EXERCISE PROMPT
Count the lines in the entries below that contain the string "Hunter", matching case, and give only that number.

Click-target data

--------------------------------------------------

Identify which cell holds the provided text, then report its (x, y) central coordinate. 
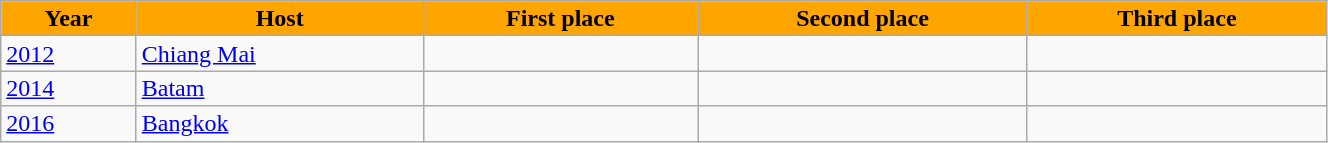
2016 (68, 124)
Bangkok (280, 124)
2014 (68, 88)
First place (560, 18)
Batam (280, 88)
2012 (68, 54)
Third place (1176, 18)
Second place (863, 18)
Host (280, 18)
Year (68, 18)
Chiang Mai (280, 54)
Return (X, Y) of the center of cell containing provided text 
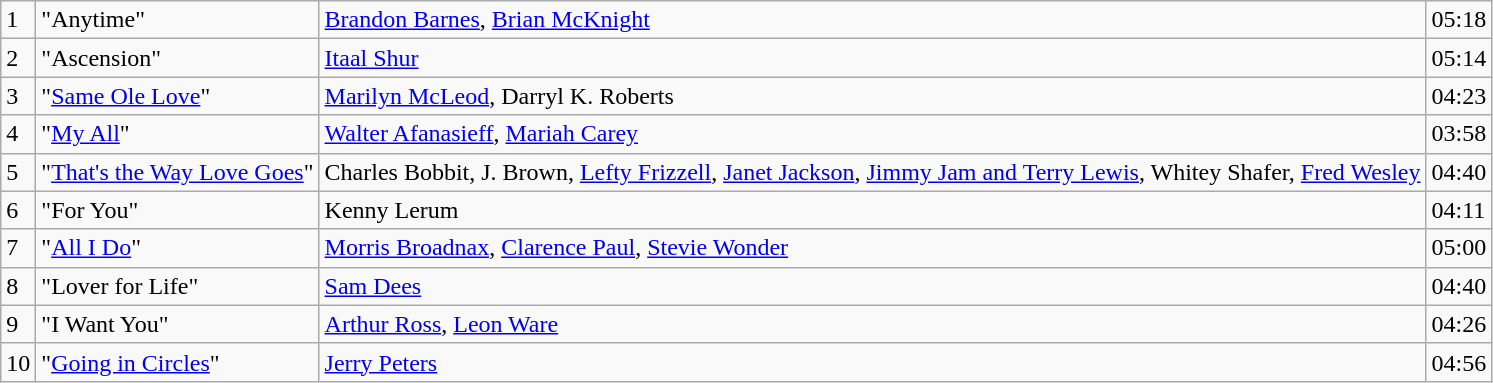
Brandon Barnes, Brian McKnight (872, 20)
"Lover for Life" (178, 286)
"Same Ole Love" (178, 96)
04:26 (1459, 324)
Marilyn McLeod, Darryl K. Roberts (872, 96)
10 (18, 362)
8 (18, 286)
7 (18, 248)
Arthur Ross, Leon Ware (872, 324)
Jerry Peters (872, 362)
04:56 (1459, 362)
Walter Afanasieff, Mariah Carey (872, 134)
"All I Do" (178, 248)
5 (18, 172)
05:14 (1459, 58)
"Going in Circles" (178, 362)
04:11 (1459, 210)
1 (18, 20)
05:00 (1459, 248)
"Ascension" (178, 58)
Sam Dees (872, 286)
Kenny Lerum (872, 210)
"That's the Way Love Goes" (178, 172)
"Anytime" (178, 20)
03:58 (1459, 134)
04:23 (1459, 96)
Morris Broadnax, Clarence Paul, Stevie Wonder (872, 248)
3 (18, 96)
Charles Bobbit, J. Brown, Lefty Frizzell, Janet Jackson, Jimmy Jam and Terry Lewis, Whitey Shafer, Fred Wesley (872, 172)
2 (18, 58)
Itaal Shur (872, 58)
"My All" (178, 134)
6 (18, 210)
"For You" (178, 210)
"I Want You" (178, 324)
4 (18, 134)
9 (18, 324)
05:18 (1459, 20)
Detect which cell encompasses the target text, then output its (X, Y) center coordinate. 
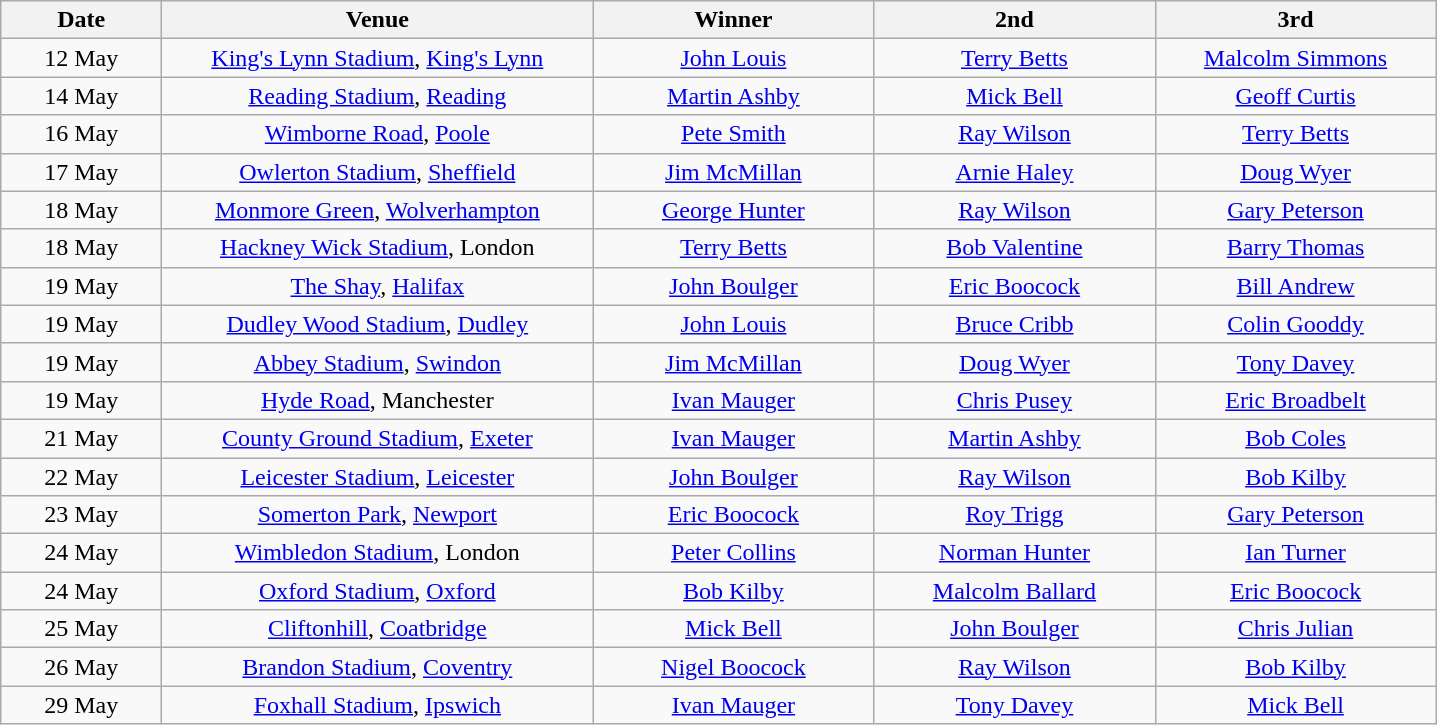
26 May (82, 667)
29 May (82, 705)
Owlerton Stadium, Sheffield (378, 172)
George Hunter (734, 210)
12 May (82, 58)
14 May (82, 96)
16 May (82, 134)
22 May (82, 477)
Eric Broadbelt (1296, 400)
2nd (1014, 20)
Monmore Green, Wolverhampton (378, 210)
Brandon Stadium, Coventry (378, 667)
Peter Collins (734, 553)
Chris Julian (1296, 629)
21 May (82, 438)
Bruce Cribb (1014, 324)
Abbey Stadium, Swindon (378, 362)
Roy Trigg (1014, 515)
Hackney Wick Stadium, London (378, 248)
Chris Pusey (1014, 400)
Geoff Curtis (1296, 96)
Bill Andrew (1296, 286)
Venue (378, 20)
Cliftonhill, Coatbridge (378, 629)
Date (82, 20)
Norman Hunter (1014, 553)
Arnie Haley (1014, 172)
Dudley Wood Stadium, Dudley (378, 324)
Foxhall Stadium, Ipswich (378, 705)
Barry Thomas (1296, 248)
Hyde Road, Manchester (378, 400)
Somerton Park, Newport (378, 515)
Malcolm Simmons (1296, 58)
Wimbledon Stadium, London (378, 553)
Bob Valentine (1014, 248)
Bob Coles (1296, 438)
Malcolm Ballard (1014, 591)
Nigel Boocock (734, 667)
Winner (734, 20)
Reading Stadium, Reading (378, 96)
17 May (82, 172)
Colin Gooddy (1296, 324)
County Ground Stadium, Exeter (378, 438)
Leicester Stadium, Leicester (378, 477)
23 May (82, 515)
The Shay, Halifax (378, 286)
Wimborne Road, Poole (378, 134)
3rd (1296, 20)
Ian Turner (1296, 553)
25 May (82, 629)
Oxford Stadium, Oxford (378, 591)
Pete Smith (734, 134)
King's Lynn Stadium, King's Lynn (378, 58)
Extract the (X, Y) coordinate from the center of the cell holding the provided text.  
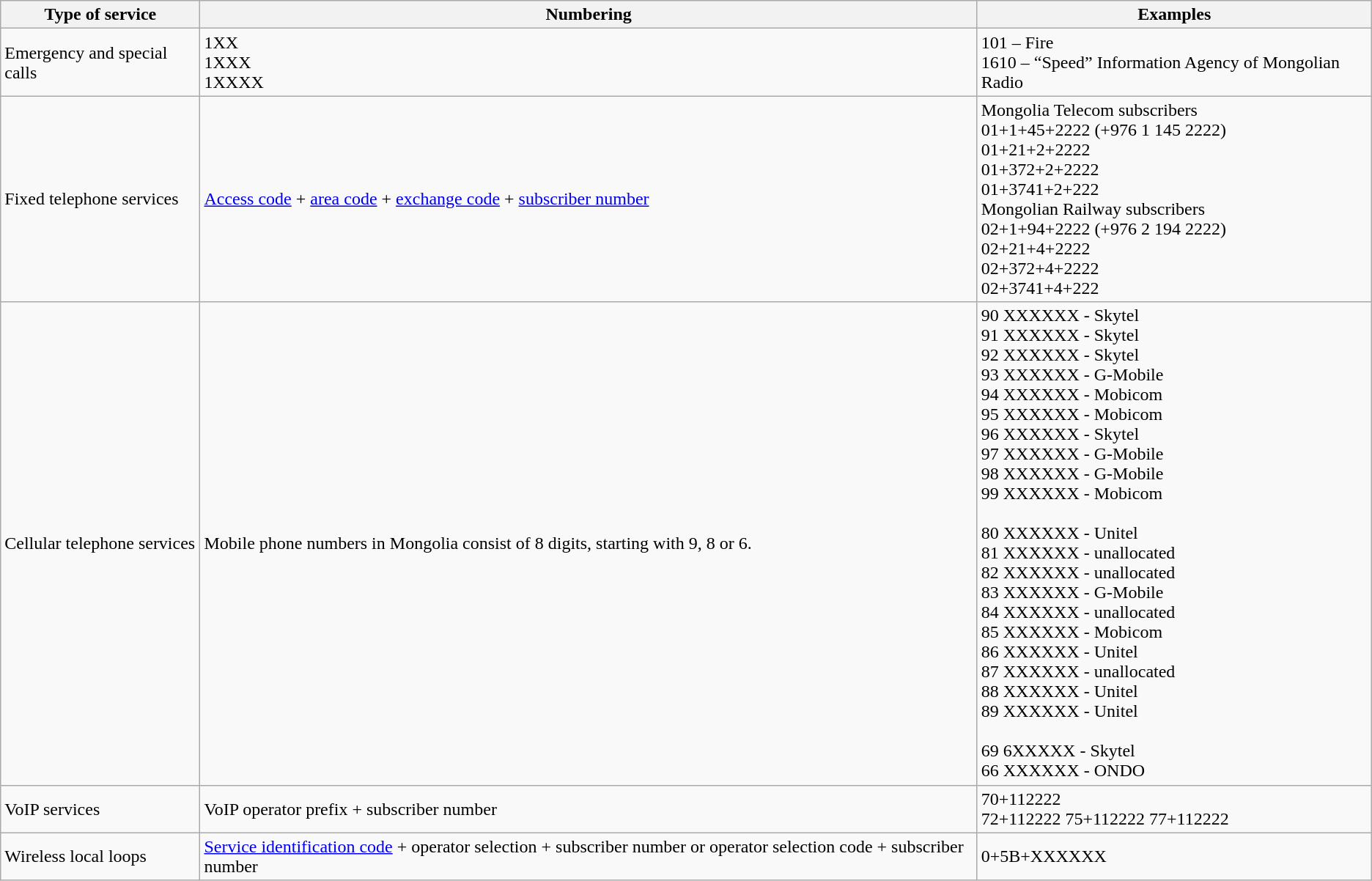
101 – Fire1610 – “Speed” Information Agency of Mongolian Radio (1174, 62)
Type of service (100, 15)
Service identification code + operator selection + subscriber number or operator selection code + subscriber number (589, 856)
70+11222272+112222 75+112222 77+112222 (1174, 809)
VoIP services (100, 809)
1XX1XXX1XXXX (589, 62)
VoIP operator prefix + subscriber number (589, 809)
Mobile phone numbers in Mongolia consist of 8 digits, starting with 9, 8 or 6. (589, 544)
Cellular telephone services (100, 544)
0+5B+XXXXXX (1174, 856)
Examples (1174, 15)
Numbering (589, 15)
Access code + area code + exchange code + subscriber number (589, 199)
Wireless local loops (100, 856)
Emergency and special calls (100, 62)
Fixed telephone services (100, 199)
Return (X, Y) of the center of cell containing provided text 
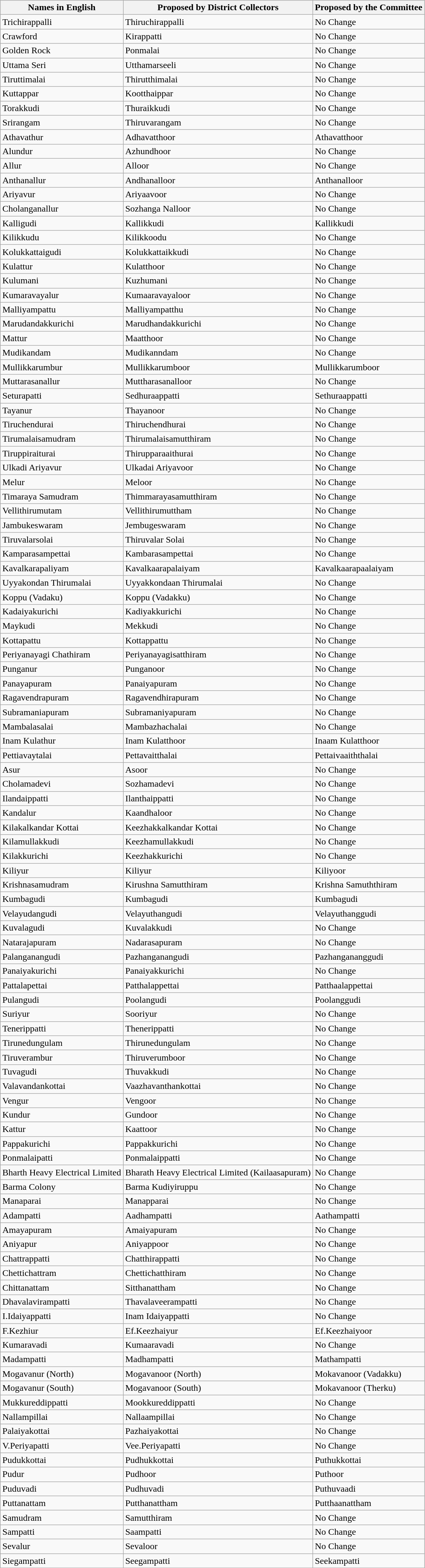
Barma Kudiyiruppu (218, 1188)
Tuvagudi (62, 1072)
Putthaanattham (368, 1504)
Kilakkurichi (62, 856)
Sevalur (62, 1547)
Kavalkaarapalaiyam (218, 569)
Malliyampatthu (218, 310)
Kolukkattaigudi (62, 252)
Tirunedungulam (62, 1044)
Inam Kulathur (62, 741)
Aniyappoor (218, 1245)
Kaattoor (218, 1130)
Ponmalai (218, 51)
Nallampillai (62, 1418)
Aadhampatti (218, 1216)
Nallaampillai (218, 1418)
Ulkadai Ariyavoor (218, 468)
Ef.Keezhaiyoor (368, 1331)
Aathampatti (368, 1216)
Ragavendhirapuram (218, 698)
Ponmalaippatti (218, 1159)
Vengur (62, 1101)
Pattalapettai (62, 986)
Pudukkottai (62, 1461)
Thirunedungulam (218, 1044)
Thuvakkudi (218, 1072)
Timaraya Samudram (62, 497)
Mudikanndam (218, 353)
Mogavanur (South) (62, 1389)
Marudandakkurichi (62, 324)
Muttarasanallur (62, 382)
Chettichattram (62, 1274)
Adampatti (62, 1216)
Valavandankottai (62, 1087)
Dhavalavirampatti (62, 1303)
Thirupparaaithurai (218, 454)
Andhanalloor (218, 180)
Sethuraappatti (368, 396)
Barma Colony (62, 1188)
Madhampatti (218, 1360)
Amayapuram (62, 1231)
Thiruverumboor (218, 1058)
Mullikkarumbur (62, 367)
Azhundhoor (218, 151)
Kirappatti (218, 36)
Thiruvarangam (218, 123)
Mathampatti (368, 1360)
Pettiavaytalai (62, 756)
Maatthoor (218, 338)
Ilandaippatti (62, 799)
Uttama Seri (62, 65)
Sooriyur (218, 1015)
Suriyur (62, 1015)
Krishna Samuththiram (368, 886)
Subramaniyapuram (218, 713)
Mambazhachalai (218, 727)
Tirumalaisamudram (62, 439)
Adhavatthoor (218, 137)
Manapparai (218, 1202)
Cholanganallur (62, 209)
Thiruvalar Solai (218, 540)
Allur (62, 166)
Pazhaiyakottai (218, 1432)
Cholamadevi (62, 785)
Tiruverambur (62, 1058)
Keezhakkurichi (218, 856)
Ariyavur (62, 195)
Velayuthangudi (218, 914)
Athavathur (62, 137)
Kuvalagudi (62, 929)
Putthanattham (218, 1504)
Pappakkurichi (218, 1145)
Meloor (218, 482)
Saampatti (218, 1533)
Chittanattam (62, 1288)
Kottappattu (218, 641)
Gundoor (218, 1116)
Inam Idaiyappatti (218, 1317)
Patthalappettai (218, 986)
Thuraikkudi (218, 108)
Seturapatti (62, 396)
Alundur (62, 151)
Vaazhavanthankottai (218, 1087)
Anthanalloor (368, 180)
Kadiyakkurichi (218, 612)
Thenerippatti (218, 1029)
Malliyampattu (62, 310)
Madampatti (62, 1360)
Seegampatti (218, 1562)
Ef.Keezhaiyur (218, 1331)
Sampatti (62, 1533)
V.Periyapatti (62, 1447)
Manaparai (62, 1202)
Asoor (218, 770)
Sedhuraappatti (218, 396)
Mogavanur (North) (62, 1375)
Kootthaippar (218, 94)
Anthanallur (62, 180)
Thiruchendhurai (218, 425)
Uyyakondan Thirumalai (62, 583)
Proposed by the Committee (368, 8)
Uyyakkondaan Thirumalai (218, 583)
Velayuthanggudi (368, 914)
Puthukkottai (368, 1461)
Tiruvalarsolai (62, 540)
Vellithirumuttham (218, 511)
Kalligudi (62, 223)
Jembugeswaram (218, 526)
I.Idaiyappatti (62, 1317)
Mattur (62, 338)
Mogavanoor (South) (218, 1389)
Kumaravayalur (62, 295)
Patthaalappettai (368, 986)
Ragavendrapuram (62, 698)
Kavalkarapaliyam (62, 569)
Kilamullakkudi (62, 842)
Kuttappar (62, 94)
Panaiyakkurichi (218, 972)
Palaiyakottai (62, 1432)
Palanganangudi (62, 957)
Tiruttimalai (62, 79)
Periyanayagisatthiram (218, 655)
Mekkudi (218, 626)
Tiruchendurai (62, 425)
Alloor (218, 166)
Poolanggudi (368, 1000)
Krishnasamudram (62, 886)
Sozhamadevi (218, 785)
F.Kezhiur (62, 1331)
Aniyapur (62, 1245)
Bharth Heavy Electrical Limited (62, 1173)
Kandalur (62, 813)
Mookkureddippatti (218, 1404)
Kadaiyakurichi (62, 612)
Pettaivaaiththalai (368, 756)
Puthoor (368, 1475)
Maykudi (62, 626)
Ponmalaipatti (62, 1159)
Punganoor (218, 670)
Thavalaveerampatti (218, 1303)
Koppu (Vadaku) (62, 597)
Sitthanattham (218, 1288)
Asur (62, 770)
Puthuvaadi (368, 1490)
Pudhukkottai (218, 1461)
Puduvadi (62, 1490)
Torakkudi (62, 108)
Kulatthoor (218, 267)
Ariyaavoor (218, 195)
Panayapuram (62, 684)
Chattrappatti (62, 1259)
Tayanur (62, 410)
Keezhakkalkandar Kottai (218, 828)
Thiruchirappalli (218, 22)
Kolukkattaikkudi (218, 252)
Thirumalaisamutthiram (218, 439)
Pappakurichi (62, 1145)
Kavalkaarapaalaiyam (368, 569)
Kumaaravayaloor (218, 295)
Muttharasanalloor (218, 382)
Kuzhumani (218, 281)
Athavatthoor (368, 137)
Kumaaravadi (218, 1346)
Vee.Periyapatti (218, 1447)
Kiliyoor (368, 871)
Subramaniapuram (62, 713)
Names in English (62, 8)
Kambarasampettai (218, 554)
Kattur (62, 1130)
Chettichatthiram (218, 1274)
Utthamarseeli (218, 65)
Pudhuvadi (218, 1490)
Mambalasalai (62, 727)
Kottapattu (62, 641)
Nadarasapuram (218, 943)
Kumaravadi (62, 1346)
Kilakalkandar Kottai (62, 828)
Seekampatti (368, 1562)
Trichirappalli (62, 22)
Kilikkoodu (218, 238)
Pettavaitthalai (218, 756)
Srirangam (62, 123)
Kirushna Samutthiram (218, 886)
Punganur (62, 670)
Panaiyapuram (218, 684)
Samutthiram (218, 1519)
Mukkureddippatti (62, 1404)
Vengoor (218, 1101)
Proposed by District Collectors (218, 8)
Keezhamullakkudi (218, 842)
Ilanthaippatti (218, 799)
Thimmarayasamutthiram (218, 497)
Kulattur (62, 267)
Sozhanga Nalloor (218, 209)
Velayudangudi (62, 914)
Pazhanganangudi (218, 957)
Pulangudi (62, 1000)
Pudhoor (218, 1475)
Pudur (62, 1475)
Tiruppiraiturai (62, 454)
Natarajapuram (62, 943)
Poolangudi (218, 1000)
Mokavanoor (Vadakku) (368, 1375)
Inam Kulatthoor (218, 741)
Kaandhaloor (218, 813)
Vellithirumutam (62, 511)
Marudhandakkurichi (218, 324)
Mokavanoor (Therku) (368, 1389)
Amaiyapuram (218, 1231)
Kuvalakkudi (218, 929)
Kilikkudu (62, 238)
Mogavanoor (North) (218, 1375)
Panaiyakurichi (62, 972)
Sevaloor (218, 1547)
Bharath Heavy Electrical Limited (Kailaasapuram) (218, 1173)
Samudram (62, 1519)
Thirutthimalai (218, 79)
Kamparasampettai (62, 554)
Periyanayagi Chathiram (62, 655)
Ulkadi Ariyavur (62, 468)
Melur (62, 482)
Thayanoor (218, 410)
Koppu (Vadakku) (218, 597)
Mudikandam (62, 353)
Kulumani (62, 281)
Crawford (62, 36)
Kundur (62, 1116)
Golden Rock (62, 51)
Inaam Kulatthoor (368, 741)
Jambukeswaram (62, 526)
Pazhangananggudi (368, 957)
Siegampatti (62, 1562)
Puttanattam (62, 1504)
Chatthirappatti (218, 1259)
Tenerippatti (62, 1029)
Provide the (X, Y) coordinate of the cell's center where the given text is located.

--------------------------------------------------

ANSWER IN FULL
2